#### WHAT TO DO:
Bring together all lines of the material below that contain the string "grey".

#### INPUT DATA:
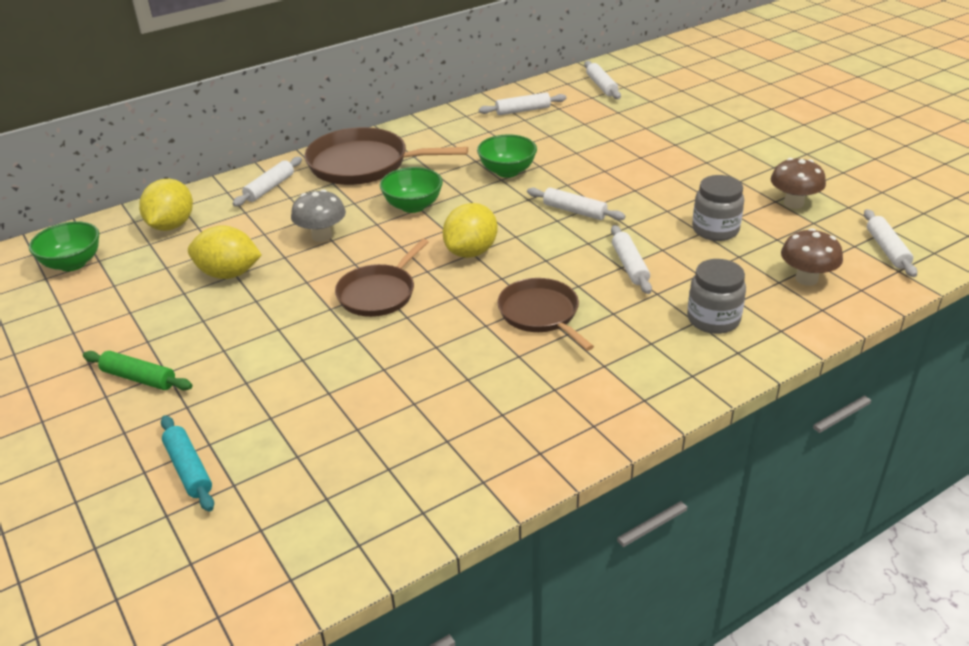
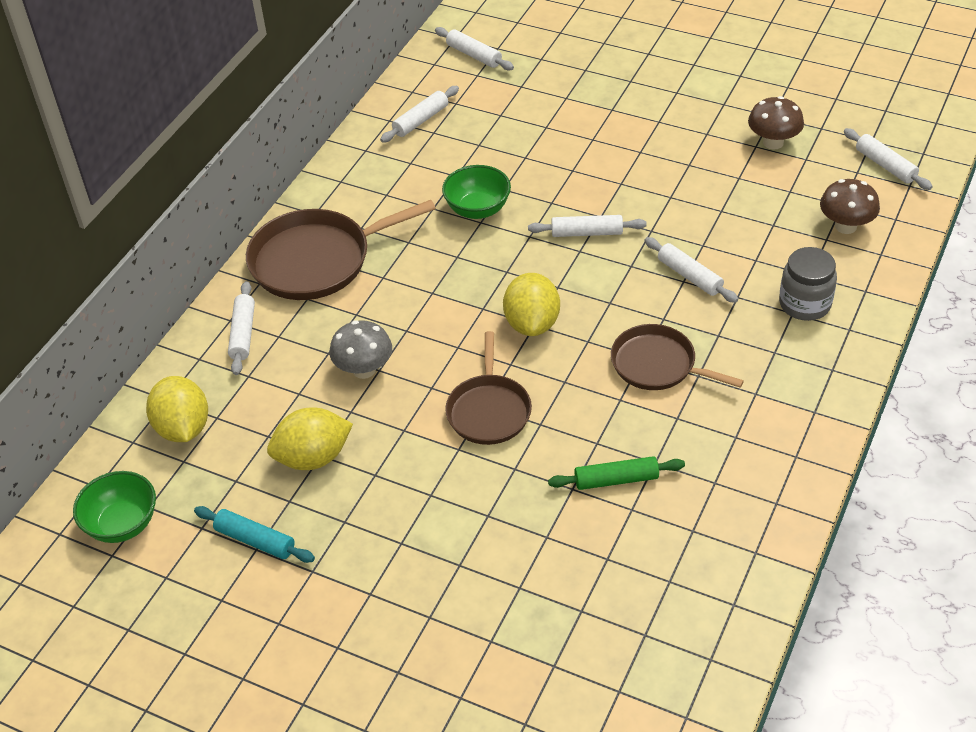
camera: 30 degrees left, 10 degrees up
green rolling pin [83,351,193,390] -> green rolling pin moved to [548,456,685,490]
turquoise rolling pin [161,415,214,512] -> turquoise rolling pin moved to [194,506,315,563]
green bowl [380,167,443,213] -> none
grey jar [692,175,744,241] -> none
* * *
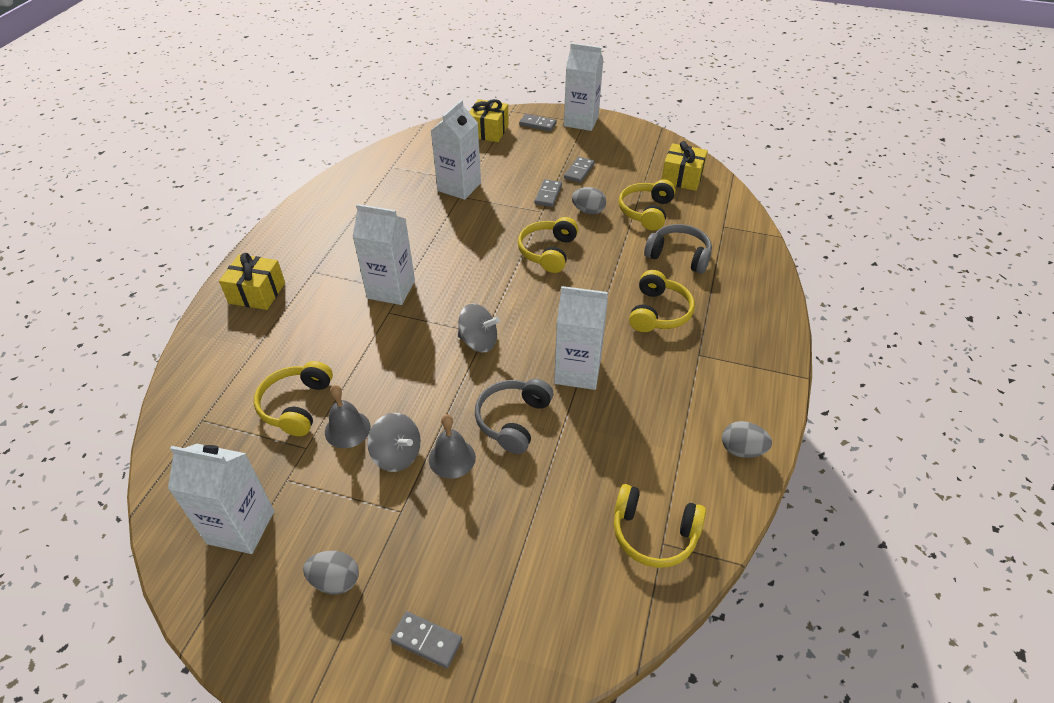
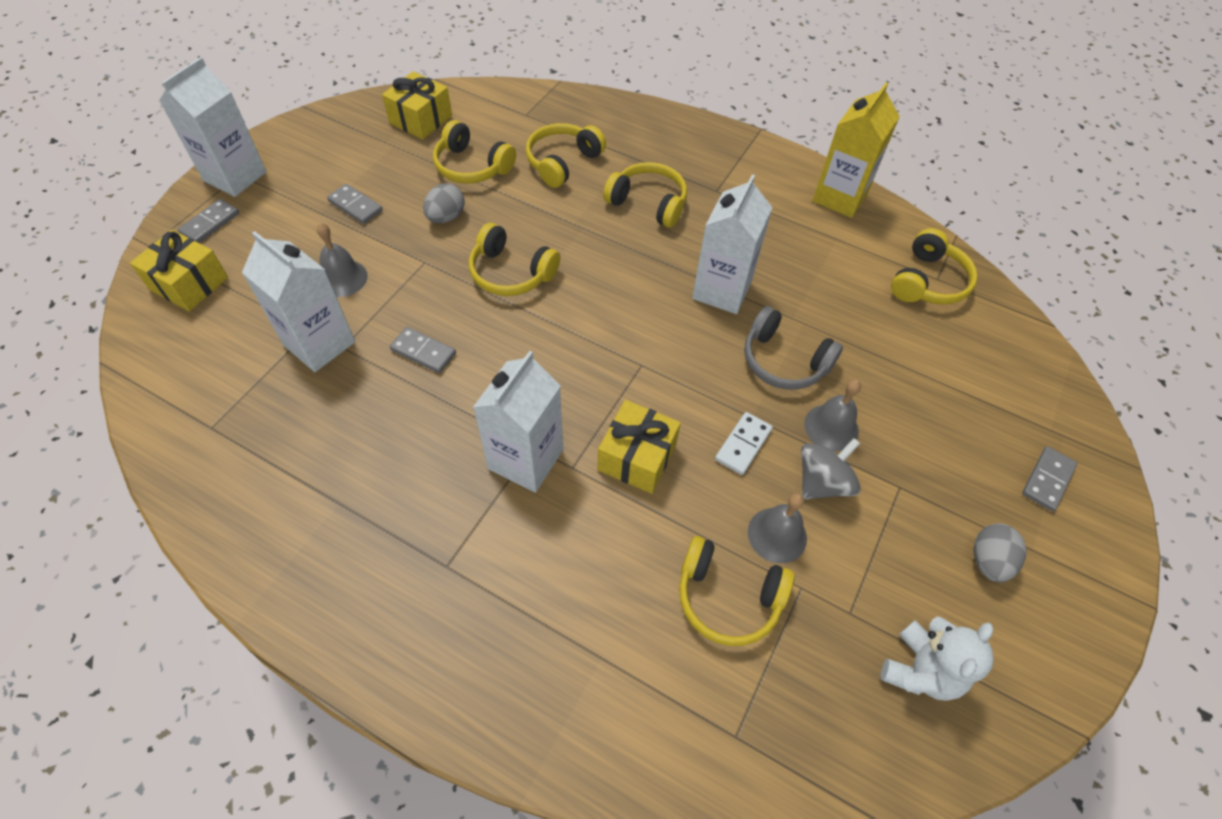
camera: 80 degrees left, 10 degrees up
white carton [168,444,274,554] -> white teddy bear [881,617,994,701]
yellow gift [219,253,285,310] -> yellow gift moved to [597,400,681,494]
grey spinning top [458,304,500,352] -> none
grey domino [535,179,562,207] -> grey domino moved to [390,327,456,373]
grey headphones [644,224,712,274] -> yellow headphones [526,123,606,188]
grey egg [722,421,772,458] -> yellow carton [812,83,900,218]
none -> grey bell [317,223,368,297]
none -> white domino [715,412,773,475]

#### OUTPUT OF THE TASK:
grey jar [692,175,744,241] -> none
grey spinning top [458,304,500,352] -> none
grey domino [535,179,562,207] -> grey domino moved to [390,327,456,373]
grey headphones [644,224,712,274] -> yellow headphones [526,123,606,188]
grey egg [722,421,772,458] -> yellow carton [812,83,900,218]
none -> grey bell [317,223,368,297]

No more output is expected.